Challenge:
Rewrite the material below, changing each "centreline" to "center line" and leaving everything else as it is.

Provided data:
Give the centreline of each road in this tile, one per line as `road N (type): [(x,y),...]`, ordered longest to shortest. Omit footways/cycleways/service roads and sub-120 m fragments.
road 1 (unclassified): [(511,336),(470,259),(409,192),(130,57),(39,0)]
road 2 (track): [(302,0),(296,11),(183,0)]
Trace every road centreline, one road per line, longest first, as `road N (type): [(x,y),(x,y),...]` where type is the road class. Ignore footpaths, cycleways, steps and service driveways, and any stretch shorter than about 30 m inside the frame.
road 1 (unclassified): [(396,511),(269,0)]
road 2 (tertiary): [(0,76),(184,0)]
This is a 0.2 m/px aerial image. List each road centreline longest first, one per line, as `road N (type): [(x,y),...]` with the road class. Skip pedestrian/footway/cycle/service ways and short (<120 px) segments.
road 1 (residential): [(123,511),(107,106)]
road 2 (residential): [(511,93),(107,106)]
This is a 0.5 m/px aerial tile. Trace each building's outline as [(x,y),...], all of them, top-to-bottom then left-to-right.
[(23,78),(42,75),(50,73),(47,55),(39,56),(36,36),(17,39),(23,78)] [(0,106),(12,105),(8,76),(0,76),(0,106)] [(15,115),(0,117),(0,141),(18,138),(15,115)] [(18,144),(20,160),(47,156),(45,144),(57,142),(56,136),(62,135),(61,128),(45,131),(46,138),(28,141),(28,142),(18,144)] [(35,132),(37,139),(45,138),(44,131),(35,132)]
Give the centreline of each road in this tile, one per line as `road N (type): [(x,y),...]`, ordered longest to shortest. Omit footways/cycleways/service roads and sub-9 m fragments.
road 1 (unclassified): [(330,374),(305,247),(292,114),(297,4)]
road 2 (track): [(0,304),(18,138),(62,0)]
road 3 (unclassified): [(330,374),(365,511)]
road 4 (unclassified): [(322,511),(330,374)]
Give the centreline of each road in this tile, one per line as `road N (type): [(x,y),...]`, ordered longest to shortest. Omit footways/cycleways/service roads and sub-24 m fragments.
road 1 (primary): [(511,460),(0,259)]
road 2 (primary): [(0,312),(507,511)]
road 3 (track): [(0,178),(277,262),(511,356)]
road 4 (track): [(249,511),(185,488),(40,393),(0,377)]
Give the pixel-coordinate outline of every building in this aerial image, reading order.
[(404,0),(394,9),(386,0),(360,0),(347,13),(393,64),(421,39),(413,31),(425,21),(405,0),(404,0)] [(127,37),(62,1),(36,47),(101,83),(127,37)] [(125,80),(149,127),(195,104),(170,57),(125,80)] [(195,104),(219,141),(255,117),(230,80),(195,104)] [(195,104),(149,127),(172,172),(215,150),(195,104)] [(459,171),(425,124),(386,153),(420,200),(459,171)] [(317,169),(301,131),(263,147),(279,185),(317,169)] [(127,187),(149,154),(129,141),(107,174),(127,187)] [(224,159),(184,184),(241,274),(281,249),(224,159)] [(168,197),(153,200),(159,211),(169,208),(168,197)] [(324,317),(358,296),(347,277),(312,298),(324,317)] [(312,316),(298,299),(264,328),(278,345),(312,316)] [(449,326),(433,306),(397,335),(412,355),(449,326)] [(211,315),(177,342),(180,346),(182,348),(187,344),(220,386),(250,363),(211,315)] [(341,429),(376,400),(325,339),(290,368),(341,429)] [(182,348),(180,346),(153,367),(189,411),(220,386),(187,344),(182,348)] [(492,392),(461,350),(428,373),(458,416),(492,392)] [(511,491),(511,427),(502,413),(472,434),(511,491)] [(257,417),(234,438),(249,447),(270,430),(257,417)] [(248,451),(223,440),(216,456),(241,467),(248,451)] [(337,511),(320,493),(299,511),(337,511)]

Response to this exercise:
Give the center line of each road in this tile, one per line as `road N (type): [(x,y),...]`, ordered longest to shortest. Omit footways/cycleways/service roads and sub-120 m fragments.
road 1 (unclassified): [(511,336),(470,259),(409,192),(130,57),(39,0)]
road 2 (track): [(302,0),(296,11),(183,0)]
Trace every road center line, one road per line, longest first, as `road N (type): [(x,y),(x,y),...]` where type is the road class. Ignore footpaths, cycleways, steps and service driveways, and any stretch shorter than about 30 m inside the frame.
road 1 (unclassified): [(396,511),(269,0)]
road 2 (tertiary): [(0,76),(184,0)]
This is a 0.2 m/px aerial image. List each road center line longest first, one per line, as `road N (type): [(x,y),...]` with the road class. Skip pedestrian/footway/cycle/service ways and short (<120 px) segments.
road 1 (residential): [(123,511),(107,106)]
road 2 (residential): [(511,93),(107,106)]
This is a 0.5 m/px aerial tile. Trace each building's outline as [(x,y),...], all of them, top-to-bottom then left-to-right.
[(23,78),(42,75),(50,73),(47,55),(39,56),(36,36),(17,39),(23,78)] [(0,106),(12,105),(8,76),(0,76),(0,106)] [(15,115),(0,117),(0,141),(18,138),(15,115)] [(18,144),(20,160),(47,156),(45,144),(57,142),(56,136),(62,135),(61,128),(45,131),(46,138),(28,141),(28,142),(18,144)] [(35,132),(37,139),(45,138),(44,131),(35,132)]
Give the center line of each road in this tile, one per line as `road N (type): [(x,y),...]`, ordered longest to shortest. Omit footways/cycleways/service roads and sub-9 m fragments.
road 1 (unclassified): [(330,374),(305,247),(292,114),(297,4)]
road 2 (track): [(0,304),(18,138),(62,0)]
road 3 (unclassified): [(330,374),(365,511)]
road 4 (unclassified): [(322,511),(330,374)]
Give the center line of each road in this tile, one per line as `road N (type): [(x,y),...]`, ordered longest to shortest. Omit footways/cycleways/service roads and sub-24 m fragments.
road 1 (primary): [(511,460),(0,259)]
road 2 (primary): [(0,312),(507,511)]
road 3 (track): [(0,178),(277,262),(511,356)]
road 4 (track): [(249,511),(185,488),(40,393),(0,377)]
Give the pixel-coordinate outline of every building in this aerial image, reading order.
[(404,0),(394,9),(386,0),(360,0),(347,13),(393,64),(421,39),(413,31),(425,21),(405,0),(404,0)] [(127,37),(62,1),(36,47),(101,83),(127,37)] [(125,80),(149,127),(195,104),(170,57),(125,80)] [(195,104),(219,141),(255,117),(230,80),(195,104)] [(195,104),(149,127),(172,172),(215,150),(195,104)] [(459,171),(425,124),(386,153),(420,200),(459,171)] [(317,169),(301,131),(263,147),(279,185),(317,169)] [(127,187),(149,154),(129,141),(107,174),(127,187)] [(224,159),(184,184),(241,274),(281,249),(224,159)] [(168,197),(153,200),(159,211),(169,208),(168,197)] [(324,317),(358,296),(347,277),(312,298),(324,317)] [(312,316),(298,299),(264,328),(278,345),(312,316)] [(449,326),(433,306),(397,335),(412,355),(449,326)] [(211,315),(177,342),(180,346),(182,348),(187,344),(220,386),(250,363),(211,315)] [(341,429),(376,400),(325,339),(290,368),(341,429)] [(182,348),(180,346),(153,367),(189,411),(220,386),(187,344),(182,348)] [(492,392),(461,350),(428,373),(458,416),(492,392)] [(511,491),(511,427),(502,413),(472,434),(511,491)] [(257,417),(234,438),(249,447),(270,430),(257,417)] [(248,451),(223,440),(216,456),(241,467),(248,451)] [(337,511),(320,493),(299,511),(337,511)]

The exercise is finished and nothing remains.